EXERCISE.
Each entry listed below should be reproduced word for word.

SUPPLIED DATA.
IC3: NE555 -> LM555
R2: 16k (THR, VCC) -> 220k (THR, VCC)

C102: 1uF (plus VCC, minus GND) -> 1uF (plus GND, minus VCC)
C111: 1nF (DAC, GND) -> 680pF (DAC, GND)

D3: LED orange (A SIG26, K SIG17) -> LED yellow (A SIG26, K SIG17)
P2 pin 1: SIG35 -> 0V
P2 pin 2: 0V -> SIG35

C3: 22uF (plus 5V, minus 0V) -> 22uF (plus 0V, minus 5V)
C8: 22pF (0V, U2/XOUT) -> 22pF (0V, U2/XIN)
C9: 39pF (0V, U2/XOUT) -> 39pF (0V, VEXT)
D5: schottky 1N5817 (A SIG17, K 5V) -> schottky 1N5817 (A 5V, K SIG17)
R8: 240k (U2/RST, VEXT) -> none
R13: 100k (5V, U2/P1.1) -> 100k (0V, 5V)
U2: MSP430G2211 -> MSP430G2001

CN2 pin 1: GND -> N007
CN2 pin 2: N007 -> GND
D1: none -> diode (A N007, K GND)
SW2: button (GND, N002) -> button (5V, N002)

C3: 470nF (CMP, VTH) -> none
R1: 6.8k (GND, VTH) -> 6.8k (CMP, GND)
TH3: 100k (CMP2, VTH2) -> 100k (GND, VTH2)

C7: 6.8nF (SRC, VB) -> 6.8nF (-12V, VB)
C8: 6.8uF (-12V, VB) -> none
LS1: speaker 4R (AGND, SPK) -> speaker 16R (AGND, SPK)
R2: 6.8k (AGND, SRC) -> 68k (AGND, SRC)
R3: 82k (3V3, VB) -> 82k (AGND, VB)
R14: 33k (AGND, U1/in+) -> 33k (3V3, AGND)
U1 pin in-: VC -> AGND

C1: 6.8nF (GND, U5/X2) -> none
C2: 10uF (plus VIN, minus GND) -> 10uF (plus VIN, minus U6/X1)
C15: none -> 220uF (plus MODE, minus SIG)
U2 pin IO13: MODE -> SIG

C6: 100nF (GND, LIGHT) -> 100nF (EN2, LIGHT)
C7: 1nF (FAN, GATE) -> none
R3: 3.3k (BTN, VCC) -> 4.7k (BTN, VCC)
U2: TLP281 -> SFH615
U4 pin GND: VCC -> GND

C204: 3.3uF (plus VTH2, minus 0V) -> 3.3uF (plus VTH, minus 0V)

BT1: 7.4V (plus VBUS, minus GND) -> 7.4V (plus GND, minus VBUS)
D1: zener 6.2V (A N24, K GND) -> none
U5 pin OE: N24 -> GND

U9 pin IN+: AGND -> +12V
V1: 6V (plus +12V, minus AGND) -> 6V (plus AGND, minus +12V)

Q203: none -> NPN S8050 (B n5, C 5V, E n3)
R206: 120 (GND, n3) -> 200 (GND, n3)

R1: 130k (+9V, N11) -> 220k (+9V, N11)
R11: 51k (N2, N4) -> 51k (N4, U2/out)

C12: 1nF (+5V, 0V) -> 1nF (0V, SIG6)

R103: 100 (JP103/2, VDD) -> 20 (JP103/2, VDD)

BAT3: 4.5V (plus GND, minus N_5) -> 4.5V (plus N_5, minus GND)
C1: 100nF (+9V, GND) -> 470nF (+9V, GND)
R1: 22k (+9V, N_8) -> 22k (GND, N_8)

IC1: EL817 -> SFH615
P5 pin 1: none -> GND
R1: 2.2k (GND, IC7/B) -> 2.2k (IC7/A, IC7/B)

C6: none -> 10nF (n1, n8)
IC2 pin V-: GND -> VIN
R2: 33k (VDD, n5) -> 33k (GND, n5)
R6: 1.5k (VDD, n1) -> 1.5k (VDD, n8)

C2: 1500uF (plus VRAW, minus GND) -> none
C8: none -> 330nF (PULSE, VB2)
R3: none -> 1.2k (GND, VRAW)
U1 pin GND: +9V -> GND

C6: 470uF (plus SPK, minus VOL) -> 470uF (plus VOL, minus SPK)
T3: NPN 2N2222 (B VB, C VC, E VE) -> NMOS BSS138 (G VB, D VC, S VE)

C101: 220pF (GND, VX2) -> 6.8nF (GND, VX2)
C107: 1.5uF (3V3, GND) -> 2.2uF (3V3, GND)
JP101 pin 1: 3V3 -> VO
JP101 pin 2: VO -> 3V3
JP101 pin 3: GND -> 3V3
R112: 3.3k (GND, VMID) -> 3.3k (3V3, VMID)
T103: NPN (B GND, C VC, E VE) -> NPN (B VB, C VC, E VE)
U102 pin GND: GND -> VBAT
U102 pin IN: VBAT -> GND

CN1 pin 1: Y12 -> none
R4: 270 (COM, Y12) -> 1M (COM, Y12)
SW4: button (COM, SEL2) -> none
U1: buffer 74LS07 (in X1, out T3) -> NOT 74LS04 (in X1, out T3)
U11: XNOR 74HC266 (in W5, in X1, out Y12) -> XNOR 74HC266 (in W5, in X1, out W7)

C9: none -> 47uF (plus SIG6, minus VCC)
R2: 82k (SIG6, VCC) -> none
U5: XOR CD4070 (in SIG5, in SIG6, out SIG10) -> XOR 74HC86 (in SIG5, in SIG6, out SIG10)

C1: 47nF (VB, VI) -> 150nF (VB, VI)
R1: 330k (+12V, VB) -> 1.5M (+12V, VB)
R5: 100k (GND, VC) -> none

SOLUTION BELOW.
IC3: NE555 -> LM555
R2: 16k (THR, VCC) -> 220k (THR, VCC)

C102: 1uF (plus VCC, minus GND) -> 1uF (plus GND, minus VCC)
C111: 1nF (DAC, GND) -> 680pF (DAC, GND)

D3: LED orange (A SIG26, K SIG17) -> LED yellow (A SIG26, K SIG17)
P2 pin 1: SIG35 -> 0V
P2 pin 2: 0V -> SIG35

C3: 22uF (plus 5V, minus 0V) -> 22uF (plus 0V, minus 5V)
C8: 22pF (0V, U2/XOUT) -> 22pF (0V, U2/XIN)
C9: 39pF (0V, U2/XOUT) -> 39pF (0V, VEXT)
D5: schottky 1N5817 (A SIG17, K 5V) -> schottky 1N5817 (A 5V, K SIG17)
R8: 240k (U2/RST, VEXT) -> none
R13: 100k (5V, U2/P1.1) -> 100k (0V, 5V)
U2: MSP430G2211 -> MSP430G2001

CN2 pin 1: GND -> N007
CN2 pin 2: N007 -> GND
D1: none -> diode (A N007, K GND)
SW2: button (GND, N002) -> button (5V, N002)

C3: 470nF (CMP, VTH) -> none
R1: 6.8k (GND, VTH) -> 6.8k (CMP, GND)
TH3: 100k (CMP2, VTH2) -> 100k (GND, VTH2)

C7: 6.8nF (SRC, VB) -> 6.8nF (-12V, VB)
C8: 6.8uF (-12V, VB) -> none
LS1: speaker 4R (AGND, SPK) -> speaker 16R (AGND, SPK)
R2: 6.8k (AGND, SRC) -> 68k (AGND, SRC)
R3: 82k (3V3, VB) -> 82k (AGND, VB)
R14: 33k (AGND, U1/in+) -> 33k (3V3, AGND)
U1 pin in-: VC -> AGND

C1: 6.8nF (GND, U5/X2) -> none
C2: 10uF (plus VIN, minus GND) -> 10uF (plus VIN, minus U6/X1)
C15: none -> 220uF (plus MODE, minus SIG)
U2 pin IO13: MODE -> SIG

C6: 100nF (GND, LIGHT) -> 100nF (EN2, LIGHT)
C7: 1nF (FAN, GATE) -> none
R3: 3.3k (BTN, VCC) -> 4.7k (BTN, VCC)
U2: TLP281 -> SFH615
U4 pin GND: VCC -> GND

C204: 3.3uF (plus VTH2, minus 0V) -> 3.3uF (plus VTH, minus 0V)

BT1: 7.4V (plus VBUS, minus GND) -> 7.4V (plus GND, minus VBUS)
D1: zener 6.2V (A N24, K GND) -> none
U5 pin OE: N24 -> GND

U9 pin IN+: AGND -> +12V
V1: 6V (plus +12V, minus AGND) -> 6V (plus AGND, minus +12V)

Q203: none -> NPN S8050 (B n5, C 5V, E n3)
R206: 120 (GND, n3) -> 200 (GND, n3)

R1: 130k (+9V, N11) -> 220k (+9V, N11)
R11: 51k (N2, N4) -> 51k (N4, U2/out)

C12: 1nF (+5V, 0V) -> 1nF (0V, SIG6)

R103: 100 (JP103/2, VDD) -> 20 (JP103/2, VDD)

BAT3: 4.5V (plus GND, minus N_5) -> 4.5V (plus N_5, minus GND)
C1: 100nF (+9V, GND) -> 470nF (+9V, GND)
R1: 22k (+9V, N_8) -> 22k (GND, N_8)

IC1: EL817 -> SFH615
P5 pin 1: none -> GND
R1: 2.2k (GND, IC7/B) -> 2.2k (IC7/A, IC7/B)

C6: none -> 10nF (n1, n8)
IC2 pin V-: GND -> VIN
R2: 33k (VDD, n5) -> 33k (GND, n5)
R6: 1.5k (VDD, n1) -> 1.5k (VDD, n8)

C2: 1500uF (plus VRAW, minus GND) -> none
C8: none -> 330nF (PULSE, VB2)
R3: none -> 1.2k (GND, VRAW)
U1 pin GND: +9V -> GND

C6: 470uF (plus SPK, minus VOL) -> 470uF (plus VOL, minus SPK)
T3: NPN 2N2222 (B VB, C VC, E VE) -> NMOS BSS138 (G VB, D VC, S VE)

C101: 220pF (GND, VX2) -> 6.8nF (GND, VX2)
C107: 1.5uF (3V3, GND) -> 2.2uF (3V3, GND)
JP101 pin 1: 3V3 -> VO
JP101 pin 2: VO -> 3V3
JP101 pin 3: GND -> 3V3
R112: 3.3k (GND, VMID) -> 3.3k (3V3, VMID)
T103: NPN (B GND, C VC, E VE) -> NPN (B VB, C VC, E VE)
U102 pin GND: GND -> VBAT
U102 pin IN: VBAT -> GND

CN1 pin 1: Y12 -> none
R4: 270 (COM, Y12) -> 1M (COM, Y12)
SW4: button (COM, SEL2) -> none
U1: buffer 74LS07 (in X1, out T3) -> NOT 74LS04 (in X1, out T3)
U11: XNOR 74HC266 (in W5, in X1, out Y12) -> XNOR 74HC266 (in W5, in X1, out W7)

C9: none -> 47uF (plus SIG6, minus VCC)
R2: 82k (SIG6, VCC) -> none
U5: XOR CD4070 (in SIG5, in SIG6, out SIG10) -> XOR 74HC86 (in SIG5, in SIG6, out SIG10)

C1: 47nF (VB, VI) -> 150nF (VB, VI)
R1: 330k (+12V, VB) -> 1.5M (+12V, VB)
R5: 100k (GND, VC) -> none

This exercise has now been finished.